▶ _What to produce_:
Of the entries below, restate word for word only the section that runs from the line with "to <136, 348>" to the line with "[jaune] <535, 193>", counting both ends.

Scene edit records

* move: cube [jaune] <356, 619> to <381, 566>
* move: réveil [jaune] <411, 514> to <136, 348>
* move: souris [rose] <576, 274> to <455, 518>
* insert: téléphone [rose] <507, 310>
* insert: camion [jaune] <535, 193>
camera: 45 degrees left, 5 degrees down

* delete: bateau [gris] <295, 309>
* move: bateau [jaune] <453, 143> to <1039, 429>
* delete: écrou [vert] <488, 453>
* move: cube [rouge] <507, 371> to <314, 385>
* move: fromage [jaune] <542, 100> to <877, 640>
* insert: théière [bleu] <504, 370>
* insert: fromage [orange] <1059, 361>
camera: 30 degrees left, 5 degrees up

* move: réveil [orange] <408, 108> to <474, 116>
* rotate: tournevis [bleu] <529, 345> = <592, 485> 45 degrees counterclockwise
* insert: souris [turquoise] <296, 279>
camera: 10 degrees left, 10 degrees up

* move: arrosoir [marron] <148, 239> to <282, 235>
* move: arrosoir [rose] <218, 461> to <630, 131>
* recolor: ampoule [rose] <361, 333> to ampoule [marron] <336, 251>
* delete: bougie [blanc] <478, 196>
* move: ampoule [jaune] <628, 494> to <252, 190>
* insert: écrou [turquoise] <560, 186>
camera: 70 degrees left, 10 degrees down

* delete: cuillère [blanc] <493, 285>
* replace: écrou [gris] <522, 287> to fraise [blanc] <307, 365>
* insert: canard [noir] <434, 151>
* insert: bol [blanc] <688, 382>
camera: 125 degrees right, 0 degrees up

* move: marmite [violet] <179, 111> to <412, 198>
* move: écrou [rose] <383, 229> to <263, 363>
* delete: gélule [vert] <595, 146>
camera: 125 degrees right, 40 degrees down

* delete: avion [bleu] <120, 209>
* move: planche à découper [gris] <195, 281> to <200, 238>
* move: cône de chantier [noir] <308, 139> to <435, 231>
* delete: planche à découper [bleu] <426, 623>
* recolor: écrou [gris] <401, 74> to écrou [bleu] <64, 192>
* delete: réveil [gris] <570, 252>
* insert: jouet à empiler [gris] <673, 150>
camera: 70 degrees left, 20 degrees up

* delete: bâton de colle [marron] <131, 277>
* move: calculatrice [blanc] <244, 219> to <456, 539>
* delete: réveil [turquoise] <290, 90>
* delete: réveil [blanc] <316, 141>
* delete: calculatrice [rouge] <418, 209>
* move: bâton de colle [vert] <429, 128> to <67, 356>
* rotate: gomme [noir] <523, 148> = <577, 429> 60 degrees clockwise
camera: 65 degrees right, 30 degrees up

▶ _Problem solution_:
* move: réveil [jaune] <411, 514> to <136, 348>
* move: souris [rose] <576, 274> to <455, 518>
* insert: téléphone [rose] <507, 310>
* insert: camion [jaune] <535, 193>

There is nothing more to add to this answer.